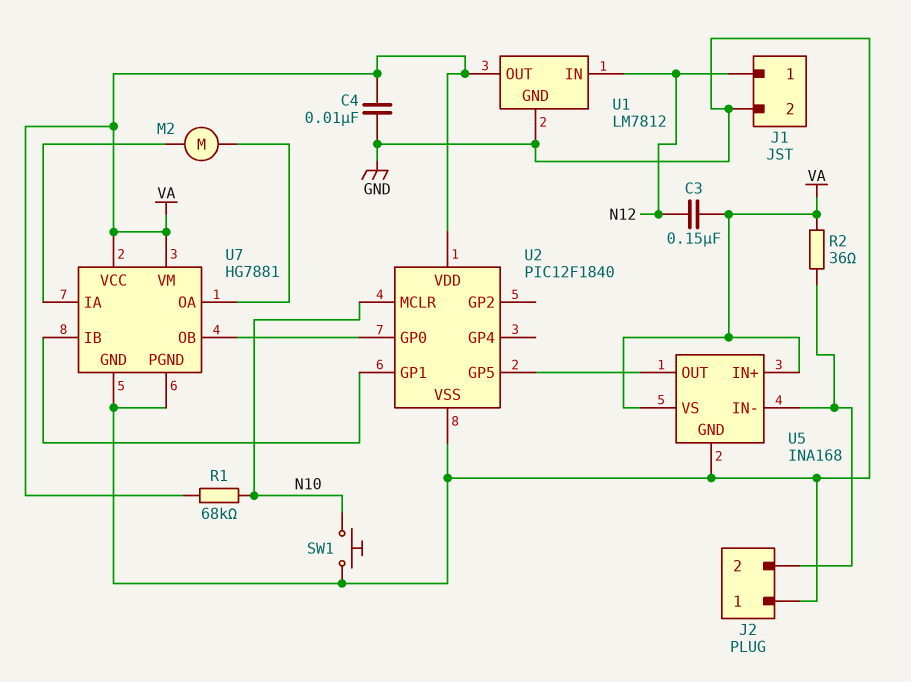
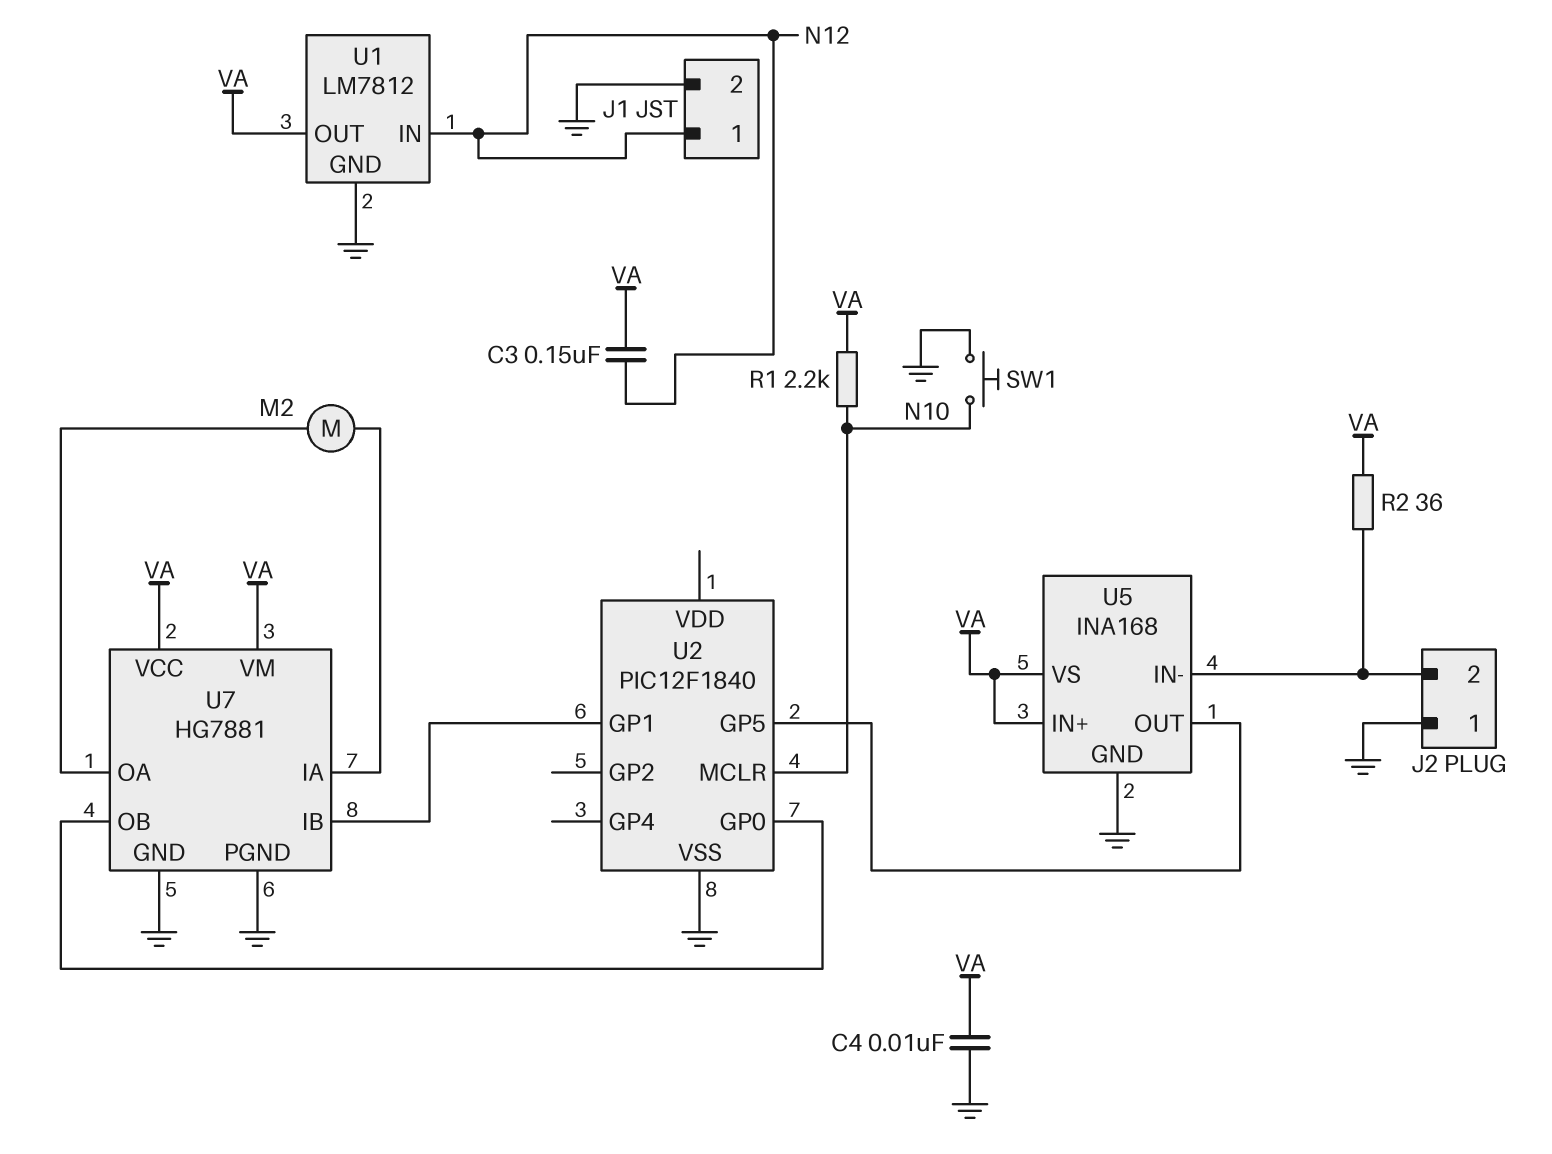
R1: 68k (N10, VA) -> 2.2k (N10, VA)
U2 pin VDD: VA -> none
════════════════════
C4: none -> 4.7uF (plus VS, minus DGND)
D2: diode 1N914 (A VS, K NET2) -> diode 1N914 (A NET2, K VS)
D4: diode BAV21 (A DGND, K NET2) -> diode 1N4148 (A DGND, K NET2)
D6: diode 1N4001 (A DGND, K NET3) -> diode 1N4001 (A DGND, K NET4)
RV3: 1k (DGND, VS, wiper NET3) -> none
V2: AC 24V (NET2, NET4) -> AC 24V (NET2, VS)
════════════════════
ACTIVITY: Everything in the material above from the line that has "D4: diode BAV21" through the line that has "V2: AC 24V (NET2, NET4) -> AC 24V (NET2, VS)" must be duplicated exactly, with no other lines given.

SOLUTION TO THIS PROBLEM:
D4: diode BAV21 (A DGND, K NET2) -> diode 1N4148 (A DGND, K NET2)
D6: diode 1N4001 (A DGND, K NET3) -> diode 1N4001 (A DGND, K NET4)
RV3: 1k (DGND, VS, wiper NET3) -> none
V2: AC 24V (NET2, NET4) -> AC 24V (NET2, VS)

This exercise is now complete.